[Before-and-after object listings]
───

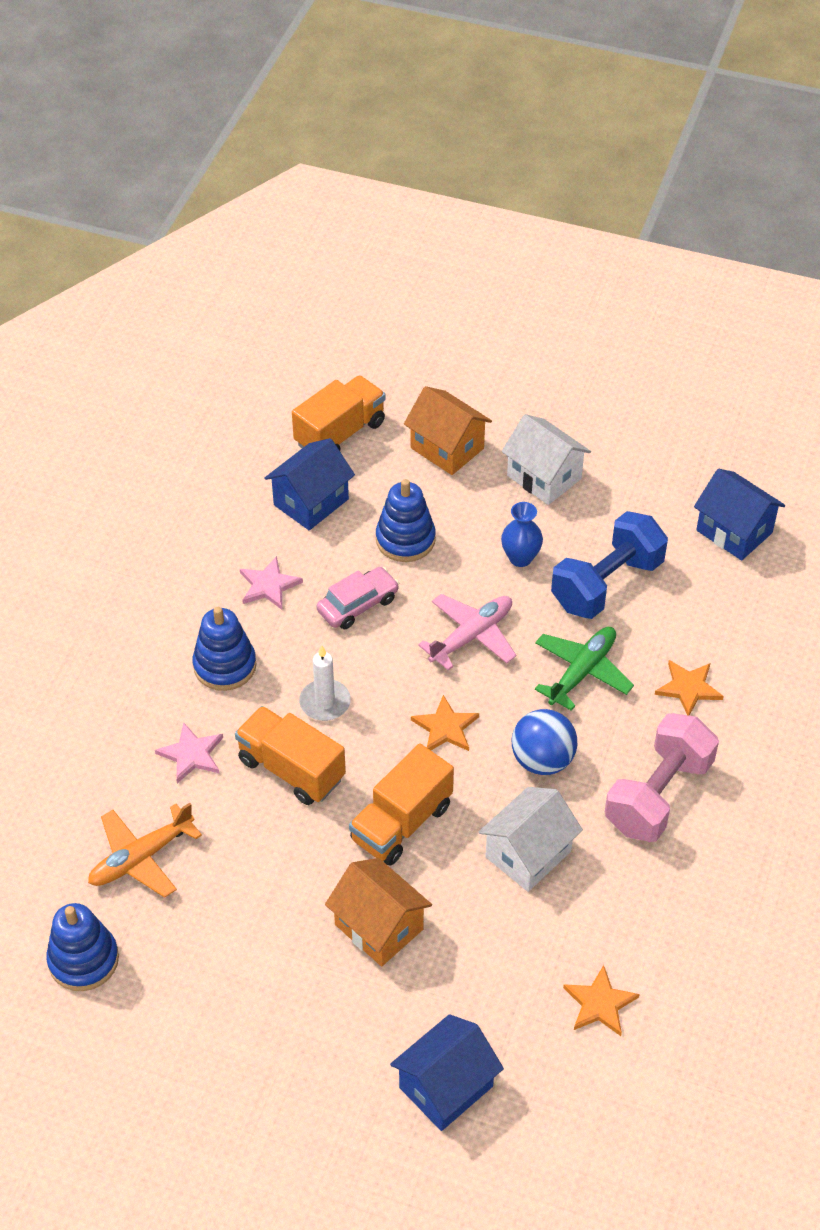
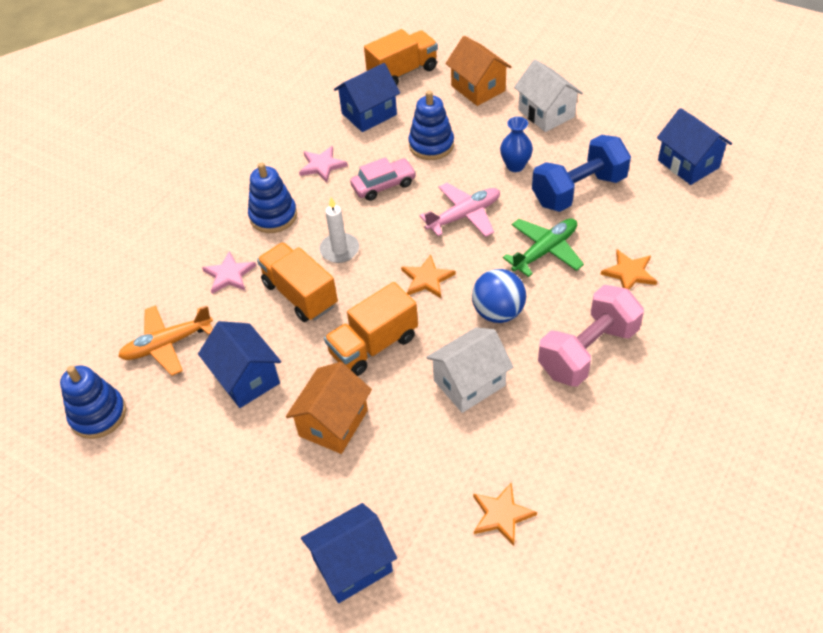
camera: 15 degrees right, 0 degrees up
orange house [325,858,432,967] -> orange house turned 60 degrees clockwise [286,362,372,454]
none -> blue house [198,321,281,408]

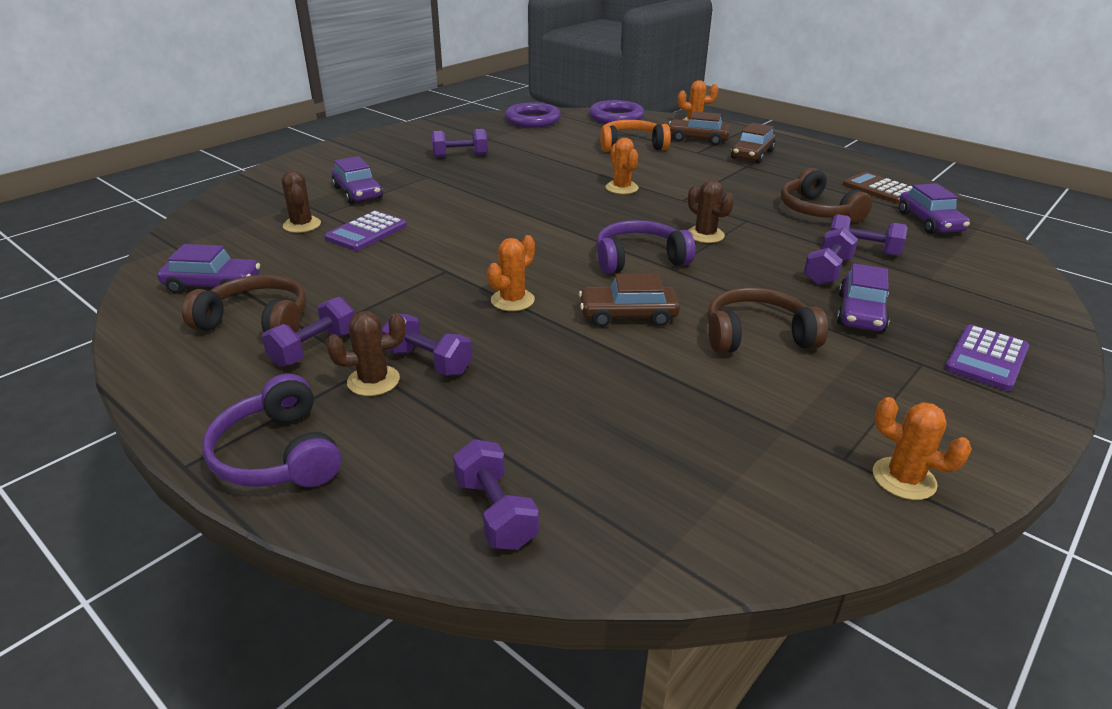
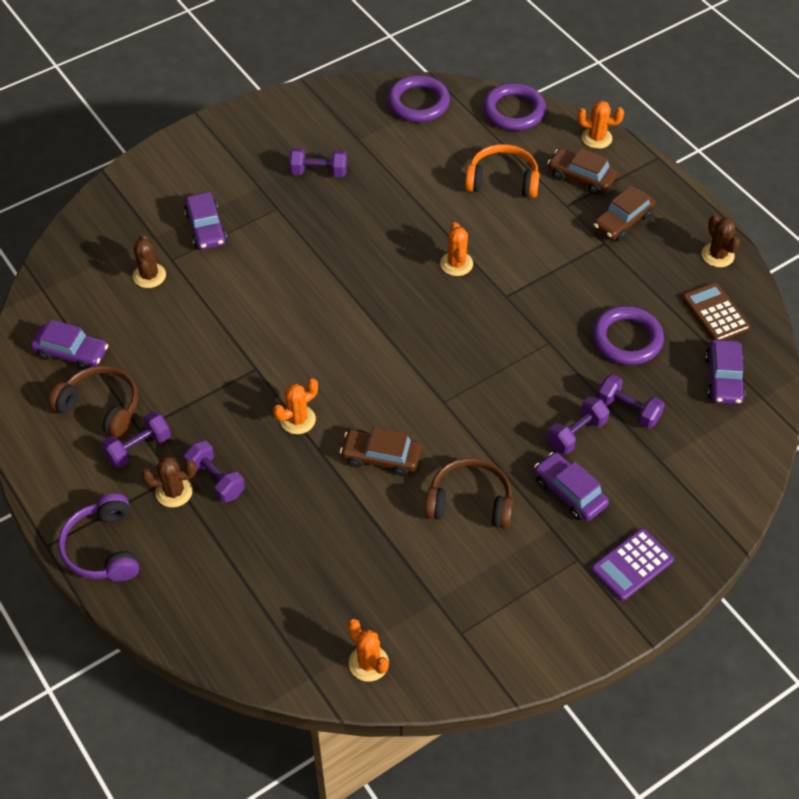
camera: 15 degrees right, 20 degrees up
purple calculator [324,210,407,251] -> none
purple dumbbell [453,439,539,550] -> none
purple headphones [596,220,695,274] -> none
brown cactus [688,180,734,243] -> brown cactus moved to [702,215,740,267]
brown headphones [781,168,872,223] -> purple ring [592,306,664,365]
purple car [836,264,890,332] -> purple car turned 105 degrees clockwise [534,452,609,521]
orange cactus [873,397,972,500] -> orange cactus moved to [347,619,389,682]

───

» **REQUEST**
Give back every entry word for word, and drop the pictures as you go.

» **ANSWER FOR THE TASK**
camera: 15 degrees right, 0 degrees up
orange house [325,858,432,967] -> orange house turned 60 degrees clockwise [286,362,372,454]
none -> blue house [198,321,281,408]

camera: 15 degrees right, 20 degrees up
purple calculator [324,210,407,251] -> none
purple dumbbell [453,439,539,550] -> none
purple headphones [596,220,695,274] -> none
brown cactus [688,180,734,243] -> brown cactus moved to [702,215,740,267]
brown headphones [781,168,872,223] -> purple ring [592,306,664,365]
purple car [836,264,890,332] -> purple car turned 105 degrees clockwise [534,452,609,521]
orange cactus [873,397,972,500] -> orange cactus moved to [347,619,389,682]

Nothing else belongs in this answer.